## TO DO:
The answer should consist of each line from the data below that includes "różowy".

## THE DATA:
= Beginning of Section =
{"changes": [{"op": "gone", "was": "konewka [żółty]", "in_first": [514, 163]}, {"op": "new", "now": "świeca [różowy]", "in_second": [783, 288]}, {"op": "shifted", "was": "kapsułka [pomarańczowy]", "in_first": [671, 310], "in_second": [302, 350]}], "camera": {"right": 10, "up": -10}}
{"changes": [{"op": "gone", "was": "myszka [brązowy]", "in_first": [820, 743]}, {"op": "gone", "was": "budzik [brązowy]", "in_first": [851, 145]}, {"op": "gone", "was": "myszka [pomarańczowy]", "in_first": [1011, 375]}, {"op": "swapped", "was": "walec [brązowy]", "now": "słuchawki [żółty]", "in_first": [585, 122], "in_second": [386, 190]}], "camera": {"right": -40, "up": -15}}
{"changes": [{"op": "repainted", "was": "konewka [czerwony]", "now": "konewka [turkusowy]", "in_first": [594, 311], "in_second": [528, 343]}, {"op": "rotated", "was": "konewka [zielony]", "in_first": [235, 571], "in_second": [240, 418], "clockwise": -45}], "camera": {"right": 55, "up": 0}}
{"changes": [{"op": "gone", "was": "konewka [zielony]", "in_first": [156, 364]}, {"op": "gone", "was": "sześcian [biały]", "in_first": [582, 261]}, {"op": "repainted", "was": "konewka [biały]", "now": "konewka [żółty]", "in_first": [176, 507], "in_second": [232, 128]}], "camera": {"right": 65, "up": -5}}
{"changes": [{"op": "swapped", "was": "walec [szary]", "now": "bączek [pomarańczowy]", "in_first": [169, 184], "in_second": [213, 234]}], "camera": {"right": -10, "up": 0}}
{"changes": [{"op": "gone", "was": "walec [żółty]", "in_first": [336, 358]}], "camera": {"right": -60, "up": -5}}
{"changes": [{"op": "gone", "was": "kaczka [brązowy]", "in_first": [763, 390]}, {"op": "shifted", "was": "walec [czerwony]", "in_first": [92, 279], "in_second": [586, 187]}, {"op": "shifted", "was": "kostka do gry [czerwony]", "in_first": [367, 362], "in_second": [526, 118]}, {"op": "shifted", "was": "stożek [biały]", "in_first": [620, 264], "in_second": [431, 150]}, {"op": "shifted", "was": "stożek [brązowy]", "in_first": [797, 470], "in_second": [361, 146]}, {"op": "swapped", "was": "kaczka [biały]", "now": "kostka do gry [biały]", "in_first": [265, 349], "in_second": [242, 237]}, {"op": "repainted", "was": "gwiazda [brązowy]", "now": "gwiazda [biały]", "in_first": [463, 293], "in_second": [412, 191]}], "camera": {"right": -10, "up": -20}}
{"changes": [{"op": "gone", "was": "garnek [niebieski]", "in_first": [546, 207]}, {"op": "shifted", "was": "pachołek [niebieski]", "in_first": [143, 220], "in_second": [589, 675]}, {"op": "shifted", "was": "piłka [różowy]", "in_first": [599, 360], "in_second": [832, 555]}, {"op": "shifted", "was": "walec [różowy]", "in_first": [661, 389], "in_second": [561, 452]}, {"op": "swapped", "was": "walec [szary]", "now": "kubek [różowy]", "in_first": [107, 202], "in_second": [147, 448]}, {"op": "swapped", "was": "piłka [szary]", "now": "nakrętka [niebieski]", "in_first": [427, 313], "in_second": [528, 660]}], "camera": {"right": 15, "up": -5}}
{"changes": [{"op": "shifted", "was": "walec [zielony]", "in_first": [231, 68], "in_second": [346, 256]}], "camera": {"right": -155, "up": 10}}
= End of Section =
## REPLY TO THE TASK:
{"changes": [{"op": "gone", "was": "konewka [żółty]", "in_first": [514, 163]}, {"op": "new", "now": "świeca [różowy]", "in_second": [783, 288]}, {"op": "shifted", "was": "kapsułka [pomarańczowy]", "in_first": [671, 310], "in_second": [302, 350]}], "camera": {"right": 10, "up": -10}}
{"changes": [{"op": "gone", "was": "garnek [niebieski]", "in_first": [546, 207]}, {"op": "shifted", "was": "pachołek [niebieski]", "in_first": [143, 220], "in_second": [589, 675]}, {"op": "shifted", "was": "piłka [różowy]", "in_first": [599, 360], "in_second": [832, 555]}, {"op": "shifted", "was": "walec [różowy]", "in_first": [661, 389], "in_second": [561, 452]}, {"op": "swapped", "was": "walec [szary]", "now": "kubek [różowy]", "in_first": [107, 202], "in_second": [147, 448]}, {"op": "swapped", "was": "piłka [szary]", "now": "nakrętka [niebieski]", "in_first": [427, 313], "in_second": [528, 660]}], "camera": {"right": 15, "up": -5}}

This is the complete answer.